--- START ---

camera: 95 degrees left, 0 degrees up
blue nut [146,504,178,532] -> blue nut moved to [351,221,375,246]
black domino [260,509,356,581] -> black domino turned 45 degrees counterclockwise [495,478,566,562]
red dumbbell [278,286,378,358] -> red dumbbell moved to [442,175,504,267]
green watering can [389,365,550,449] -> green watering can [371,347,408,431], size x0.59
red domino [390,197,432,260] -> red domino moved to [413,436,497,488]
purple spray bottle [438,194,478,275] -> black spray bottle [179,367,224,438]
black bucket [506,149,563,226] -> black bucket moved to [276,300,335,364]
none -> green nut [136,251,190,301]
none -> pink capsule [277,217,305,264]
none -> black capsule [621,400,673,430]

--- END ---
--- START ---

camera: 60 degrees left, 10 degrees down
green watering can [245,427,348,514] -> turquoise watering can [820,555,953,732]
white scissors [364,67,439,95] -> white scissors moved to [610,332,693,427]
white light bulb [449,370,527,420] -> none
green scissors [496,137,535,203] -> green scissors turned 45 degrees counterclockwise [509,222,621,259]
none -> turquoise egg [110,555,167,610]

--- END ---

Keep both end lines and retype everything in the records above from the line containing "purple spray bottle" through the line containing "none -> black capsule [621,400,673,430]", exactly, with nothing else.

* **Task solution**
purple spray bottle [438,194,478,275] -> black spray bottle [179,367,224,438]
black bucket [506,149,563,226] -> black bucket moved to [276,300,335,364]
none -> green nut [136,251,190,301]
none -> pink capsule [277,217,305,264]
none -> black capsule [621,400,673,430]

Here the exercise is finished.